Saved data entries:
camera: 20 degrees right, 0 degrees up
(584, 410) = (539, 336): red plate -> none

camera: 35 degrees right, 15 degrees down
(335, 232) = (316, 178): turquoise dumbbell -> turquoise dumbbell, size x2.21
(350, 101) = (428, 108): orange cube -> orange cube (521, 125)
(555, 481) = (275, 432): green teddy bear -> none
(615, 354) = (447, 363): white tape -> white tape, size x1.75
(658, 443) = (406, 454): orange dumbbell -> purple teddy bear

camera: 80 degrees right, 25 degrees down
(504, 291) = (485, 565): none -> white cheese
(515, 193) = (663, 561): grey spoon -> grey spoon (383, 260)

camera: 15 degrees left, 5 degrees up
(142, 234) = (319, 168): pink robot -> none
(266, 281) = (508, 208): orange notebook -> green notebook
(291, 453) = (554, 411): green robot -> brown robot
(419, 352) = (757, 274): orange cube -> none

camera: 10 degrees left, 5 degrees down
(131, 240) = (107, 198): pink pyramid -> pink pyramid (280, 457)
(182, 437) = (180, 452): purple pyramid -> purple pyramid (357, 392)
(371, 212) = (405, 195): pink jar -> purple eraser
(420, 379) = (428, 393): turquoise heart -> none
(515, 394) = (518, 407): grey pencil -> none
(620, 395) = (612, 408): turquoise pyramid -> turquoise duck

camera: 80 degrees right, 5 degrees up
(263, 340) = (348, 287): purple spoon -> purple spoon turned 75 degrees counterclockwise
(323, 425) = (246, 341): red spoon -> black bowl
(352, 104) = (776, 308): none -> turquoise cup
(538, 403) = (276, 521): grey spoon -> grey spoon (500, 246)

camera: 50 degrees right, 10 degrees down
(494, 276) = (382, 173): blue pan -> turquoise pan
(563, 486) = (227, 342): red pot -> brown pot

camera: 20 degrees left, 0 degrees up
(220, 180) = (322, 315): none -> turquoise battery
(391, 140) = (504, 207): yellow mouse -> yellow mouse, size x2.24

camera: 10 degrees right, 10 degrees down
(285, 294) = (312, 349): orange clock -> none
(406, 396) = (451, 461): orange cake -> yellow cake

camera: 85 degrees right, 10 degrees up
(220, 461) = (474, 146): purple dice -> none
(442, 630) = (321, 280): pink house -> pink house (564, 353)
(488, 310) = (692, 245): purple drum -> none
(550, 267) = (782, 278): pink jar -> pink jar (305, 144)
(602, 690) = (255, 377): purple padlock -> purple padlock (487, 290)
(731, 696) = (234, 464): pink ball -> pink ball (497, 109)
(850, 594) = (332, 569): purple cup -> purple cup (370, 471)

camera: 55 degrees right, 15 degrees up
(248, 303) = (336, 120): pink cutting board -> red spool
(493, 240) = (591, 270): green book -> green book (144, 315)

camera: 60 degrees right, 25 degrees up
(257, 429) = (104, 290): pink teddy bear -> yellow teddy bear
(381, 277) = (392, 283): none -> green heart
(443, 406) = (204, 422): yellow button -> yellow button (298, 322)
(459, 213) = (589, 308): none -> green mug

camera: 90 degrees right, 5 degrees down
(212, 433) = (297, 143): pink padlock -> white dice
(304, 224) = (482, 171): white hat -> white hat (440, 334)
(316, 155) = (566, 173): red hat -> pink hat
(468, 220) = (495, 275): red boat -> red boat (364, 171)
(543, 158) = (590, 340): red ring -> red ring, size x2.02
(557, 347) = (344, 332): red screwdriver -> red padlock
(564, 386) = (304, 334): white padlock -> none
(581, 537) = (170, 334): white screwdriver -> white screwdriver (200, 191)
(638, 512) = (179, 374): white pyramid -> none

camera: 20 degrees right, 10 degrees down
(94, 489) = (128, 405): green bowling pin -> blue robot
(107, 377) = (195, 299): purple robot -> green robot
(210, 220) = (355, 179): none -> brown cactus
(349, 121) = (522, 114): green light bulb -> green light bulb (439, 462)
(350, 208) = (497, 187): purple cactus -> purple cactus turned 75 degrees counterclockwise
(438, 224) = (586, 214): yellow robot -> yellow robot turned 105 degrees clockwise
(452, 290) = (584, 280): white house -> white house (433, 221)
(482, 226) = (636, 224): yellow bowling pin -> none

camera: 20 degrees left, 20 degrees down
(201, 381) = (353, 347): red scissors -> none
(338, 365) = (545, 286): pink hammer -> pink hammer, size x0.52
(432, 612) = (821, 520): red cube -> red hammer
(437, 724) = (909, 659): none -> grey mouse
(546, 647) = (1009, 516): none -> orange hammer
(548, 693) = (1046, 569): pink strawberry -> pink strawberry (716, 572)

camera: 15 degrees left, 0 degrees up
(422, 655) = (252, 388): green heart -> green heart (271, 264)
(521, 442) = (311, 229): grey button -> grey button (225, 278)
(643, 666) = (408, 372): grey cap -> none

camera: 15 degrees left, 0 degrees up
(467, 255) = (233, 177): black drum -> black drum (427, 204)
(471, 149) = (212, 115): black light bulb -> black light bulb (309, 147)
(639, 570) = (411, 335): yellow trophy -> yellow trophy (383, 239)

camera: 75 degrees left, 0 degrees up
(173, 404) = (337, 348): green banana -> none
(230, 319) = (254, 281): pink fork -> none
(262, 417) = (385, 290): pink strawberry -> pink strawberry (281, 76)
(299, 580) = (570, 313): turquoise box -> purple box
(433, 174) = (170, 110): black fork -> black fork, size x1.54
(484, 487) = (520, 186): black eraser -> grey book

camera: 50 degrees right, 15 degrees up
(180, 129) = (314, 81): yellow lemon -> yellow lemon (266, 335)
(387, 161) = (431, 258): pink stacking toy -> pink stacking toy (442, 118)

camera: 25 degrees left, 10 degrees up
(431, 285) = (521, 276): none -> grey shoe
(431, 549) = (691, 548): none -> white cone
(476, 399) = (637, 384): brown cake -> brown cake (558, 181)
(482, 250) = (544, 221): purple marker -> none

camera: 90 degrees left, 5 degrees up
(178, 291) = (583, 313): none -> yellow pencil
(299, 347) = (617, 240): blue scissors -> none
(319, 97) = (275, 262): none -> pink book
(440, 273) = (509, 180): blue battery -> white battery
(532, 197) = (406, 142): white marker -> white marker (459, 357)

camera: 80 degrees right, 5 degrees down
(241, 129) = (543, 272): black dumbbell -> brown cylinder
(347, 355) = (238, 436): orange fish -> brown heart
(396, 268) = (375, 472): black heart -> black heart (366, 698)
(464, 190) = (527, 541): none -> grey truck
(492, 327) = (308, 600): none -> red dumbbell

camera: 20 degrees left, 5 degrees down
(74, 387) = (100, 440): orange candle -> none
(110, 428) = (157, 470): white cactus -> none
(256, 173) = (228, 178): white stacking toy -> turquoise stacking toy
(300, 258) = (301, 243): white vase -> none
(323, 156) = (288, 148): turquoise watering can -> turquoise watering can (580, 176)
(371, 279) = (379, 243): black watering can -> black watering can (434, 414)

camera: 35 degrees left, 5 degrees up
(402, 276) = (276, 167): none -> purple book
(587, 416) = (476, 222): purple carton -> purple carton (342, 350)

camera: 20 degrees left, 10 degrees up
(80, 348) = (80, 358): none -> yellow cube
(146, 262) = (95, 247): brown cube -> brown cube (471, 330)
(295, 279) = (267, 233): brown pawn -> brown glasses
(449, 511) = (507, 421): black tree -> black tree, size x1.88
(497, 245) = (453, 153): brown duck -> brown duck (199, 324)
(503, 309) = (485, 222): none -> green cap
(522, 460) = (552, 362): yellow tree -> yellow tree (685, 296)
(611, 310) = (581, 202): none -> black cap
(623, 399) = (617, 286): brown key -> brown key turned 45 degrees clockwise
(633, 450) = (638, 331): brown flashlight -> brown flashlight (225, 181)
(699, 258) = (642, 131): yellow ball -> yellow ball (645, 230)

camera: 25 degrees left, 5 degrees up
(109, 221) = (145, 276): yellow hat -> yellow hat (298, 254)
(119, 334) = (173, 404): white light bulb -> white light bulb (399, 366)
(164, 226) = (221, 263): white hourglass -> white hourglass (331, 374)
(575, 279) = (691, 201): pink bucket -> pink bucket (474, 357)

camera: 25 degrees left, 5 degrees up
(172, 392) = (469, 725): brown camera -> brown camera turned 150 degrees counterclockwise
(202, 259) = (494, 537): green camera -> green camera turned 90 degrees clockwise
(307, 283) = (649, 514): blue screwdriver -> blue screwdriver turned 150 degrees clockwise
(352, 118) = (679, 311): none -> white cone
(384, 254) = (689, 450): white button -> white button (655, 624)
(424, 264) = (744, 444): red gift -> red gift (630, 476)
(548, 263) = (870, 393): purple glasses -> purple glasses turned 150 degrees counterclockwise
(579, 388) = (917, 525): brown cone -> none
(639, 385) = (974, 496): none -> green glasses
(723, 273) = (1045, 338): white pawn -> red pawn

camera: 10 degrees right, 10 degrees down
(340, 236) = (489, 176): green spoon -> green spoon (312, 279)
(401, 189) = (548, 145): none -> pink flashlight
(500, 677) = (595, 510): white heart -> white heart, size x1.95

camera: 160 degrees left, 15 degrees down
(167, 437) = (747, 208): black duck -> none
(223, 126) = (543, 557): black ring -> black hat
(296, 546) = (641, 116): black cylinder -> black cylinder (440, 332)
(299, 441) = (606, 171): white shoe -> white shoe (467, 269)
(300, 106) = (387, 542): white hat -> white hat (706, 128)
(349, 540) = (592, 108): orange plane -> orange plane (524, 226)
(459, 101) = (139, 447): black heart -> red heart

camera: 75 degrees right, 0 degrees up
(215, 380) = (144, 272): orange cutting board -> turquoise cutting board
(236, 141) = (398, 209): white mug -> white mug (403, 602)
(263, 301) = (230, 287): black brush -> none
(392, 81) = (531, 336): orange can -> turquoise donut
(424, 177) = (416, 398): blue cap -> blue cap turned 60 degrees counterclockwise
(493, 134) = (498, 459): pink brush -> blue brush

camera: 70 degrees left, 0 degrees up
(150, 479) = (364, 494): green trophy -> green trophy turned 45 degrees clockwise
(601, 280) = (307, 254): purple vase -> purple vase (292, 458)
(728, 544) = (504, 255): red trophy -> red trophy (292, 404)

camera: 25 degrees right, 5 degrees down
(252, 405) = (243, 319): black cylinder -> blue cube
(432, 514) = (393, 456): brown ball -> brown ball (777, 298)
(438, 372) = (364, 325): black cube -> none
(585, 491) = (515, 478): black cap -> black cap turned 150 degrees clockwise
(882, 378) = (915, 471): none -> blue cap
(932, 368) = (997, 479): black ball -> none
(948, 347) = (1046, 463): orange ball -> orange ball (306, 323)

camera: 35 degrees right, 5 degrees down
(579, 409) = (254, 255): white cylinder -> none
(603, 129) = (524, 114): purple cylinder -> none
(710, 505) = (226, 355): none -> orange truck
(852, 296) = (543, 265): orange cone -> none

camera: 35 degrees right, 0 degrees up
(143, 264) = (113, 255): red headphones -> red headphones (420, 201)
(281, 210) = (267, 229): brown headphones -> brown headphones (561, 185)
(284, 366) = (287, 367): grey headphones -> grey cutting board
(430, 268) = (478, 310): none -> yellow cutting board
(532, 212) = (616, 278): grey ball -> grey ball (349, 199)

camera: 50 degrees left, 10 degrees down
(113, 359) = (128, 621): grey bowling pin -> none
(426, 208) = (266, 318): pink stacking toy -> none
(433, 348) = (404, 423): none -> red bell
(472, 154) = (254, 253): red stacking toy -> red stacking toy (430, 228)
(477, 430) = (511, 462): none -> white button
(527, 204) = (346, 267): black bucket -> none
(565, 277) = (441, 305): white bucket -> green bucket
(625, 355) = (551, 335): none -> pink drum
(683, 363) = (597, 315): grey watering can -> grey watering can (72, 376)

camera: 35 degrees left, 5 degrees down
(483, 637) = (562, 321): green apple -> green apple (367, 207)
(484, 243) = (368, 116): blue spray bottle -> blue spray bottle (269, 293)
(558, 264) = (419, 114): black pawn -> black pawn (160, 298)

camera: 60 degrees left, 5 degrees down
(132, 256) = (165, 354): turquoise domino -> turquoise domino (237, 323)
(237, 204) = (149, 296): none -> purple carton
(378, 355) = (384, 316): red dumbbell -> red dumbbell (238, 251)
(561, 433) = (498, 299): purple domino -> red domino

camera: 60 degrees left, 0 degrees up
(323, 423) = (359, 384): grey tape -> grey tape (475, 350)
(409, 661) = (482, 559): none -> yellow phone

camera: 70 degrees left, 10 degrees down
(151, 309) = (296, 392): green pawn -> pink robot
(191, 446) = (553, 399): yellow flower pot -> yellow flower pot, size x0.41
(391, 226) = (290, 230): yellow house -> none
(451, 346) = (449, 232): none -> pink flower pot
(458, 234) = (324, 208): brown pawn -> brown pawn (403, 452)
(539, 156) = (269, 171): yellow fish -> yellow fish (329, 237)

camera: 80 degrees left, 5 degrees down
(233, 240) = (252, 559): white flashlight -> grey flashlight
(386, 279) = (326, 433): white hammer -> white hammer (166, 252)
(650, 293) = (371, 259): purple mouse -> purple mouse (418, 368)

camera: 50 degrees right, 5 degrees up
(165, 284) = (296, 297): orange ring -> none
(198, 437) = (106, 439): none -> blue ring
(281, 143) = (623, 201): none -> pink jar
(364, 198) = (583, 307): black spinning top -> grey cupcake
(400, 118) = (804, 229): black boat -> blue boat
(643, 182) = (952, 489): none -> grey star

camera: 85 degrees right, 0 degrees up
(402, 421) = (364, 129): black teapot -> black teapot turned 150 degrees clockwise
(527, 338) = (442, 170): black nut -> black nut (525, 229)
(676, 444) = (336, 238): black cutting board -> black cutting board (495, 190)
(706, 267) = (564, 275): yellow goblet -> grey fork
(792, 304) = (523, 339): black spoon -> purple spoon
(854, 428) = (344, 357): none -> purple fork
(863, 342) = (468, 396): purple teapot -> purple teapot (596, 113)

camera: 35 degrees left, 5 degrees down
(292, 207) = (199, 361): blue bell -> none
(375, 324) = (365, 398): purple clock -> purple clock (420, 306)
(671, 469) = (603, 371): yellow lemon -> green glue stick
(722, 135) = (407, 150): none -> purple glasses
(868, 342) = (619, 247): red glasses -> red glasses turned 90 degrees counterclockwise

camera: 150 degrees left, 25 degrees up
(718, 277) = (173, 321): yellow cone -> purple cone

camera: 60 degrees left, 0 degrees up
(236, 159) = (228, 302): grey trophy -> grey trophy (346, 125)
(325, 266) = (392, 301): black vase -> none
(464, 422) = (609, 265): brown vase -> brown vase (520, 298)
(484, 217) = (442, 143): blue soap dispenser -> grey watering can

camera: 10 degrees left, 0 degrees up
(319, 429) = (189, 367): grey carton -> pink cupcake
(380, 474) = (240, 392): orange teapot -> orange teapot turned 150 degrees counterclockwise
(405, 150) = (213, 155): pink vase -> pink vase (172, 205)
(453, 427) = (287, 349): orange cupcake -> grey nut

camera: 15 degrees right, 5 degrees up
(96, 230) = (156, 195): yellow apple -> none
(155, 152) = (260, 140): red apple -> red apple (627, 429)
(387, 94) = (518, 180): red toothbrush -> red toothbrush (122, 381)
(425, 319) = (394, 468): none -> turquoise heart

About this task:
Filter the data above by the word "carton" and copy every line that matches.

Task output:
(587, 416) = (476, 222): purple carton -> purple carton (342, 350)
(237, 204) = (149, 296): none -> purple carton
(319, 429) = (189, 367): grey carton -> pink cupcake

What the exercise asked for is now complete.